──────── Material shown
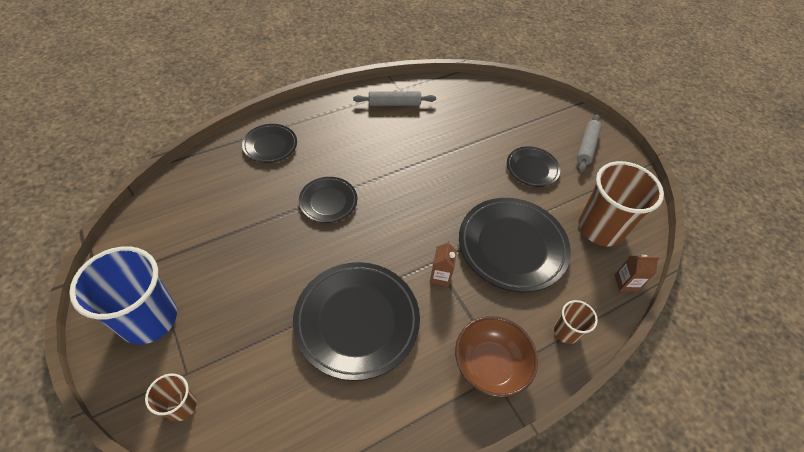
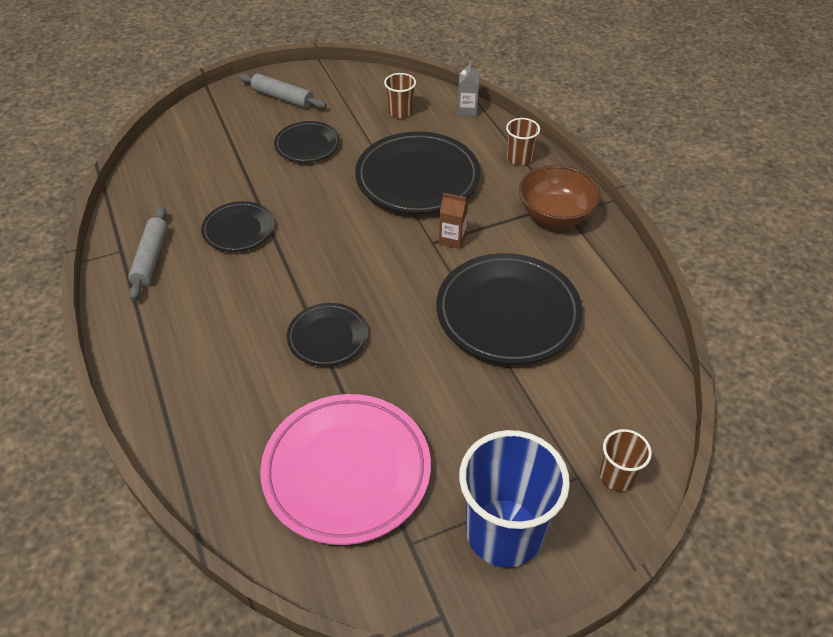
camera: 80 degrees left, 5 degrees down
(214, 222) = (346, 471): none -> pink plate
(270, 145) = (201, 409): black plate -> black plate (239, 230)
(600, 228) = (400, 112): brown cup -> brown cup, size x0.49
(625, 283) = (467, 110): brown carton -> grey carton

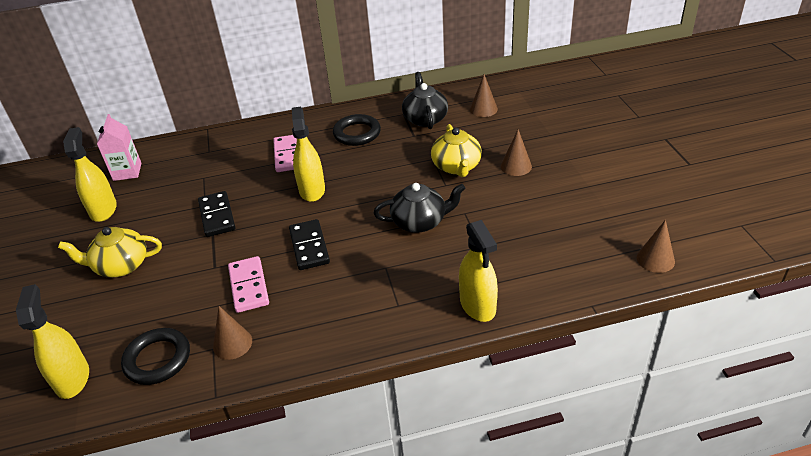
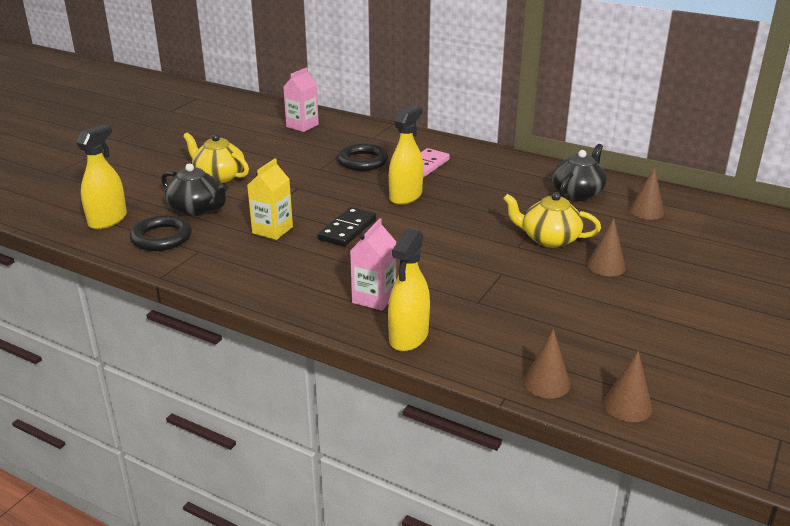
camera: 40 degrees right, 10 degrees down
(103, 210) = (256, 140): yellow spray bottle -> none
(217, 216) = (317, 179): black domino -> none
(232, 343) = (213, 255): brown cone -> brown cone (546, 383)
(249, 286) = (272, 230): pink domino -> yellow carton
(357, 133) = (501, 177): black ring -> black ring (362, 161)
(412, 291) = (374, 298): none -> pink carton
(420, 222) = (454, 259): black teapot -> black teapot (196, 209)
(456, 166) = (549, 239): yellow teapot -> yellow teapot turned 75 degrees clockwise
────────────────
Your task> Transcribe, exactly and without additions, the lines of the records above, beginning with the line that contains "(103, 210) = (256, 140): yellow" and ending with the line that contains "(357, 133) = (501, 177): black", both included.

The completed task>
(103, 210) = (256, 140): yellow spray bottle -> none
(217, 216) = (317, 179): black domino -> none
(232, 343) = (213, 255): brown cone -> brown cone (546, 383)
(249, 286) = (272, 230): pink domino -> yellow carton
(357, 133) = (501, 177): black ring -> black ring (362, 161)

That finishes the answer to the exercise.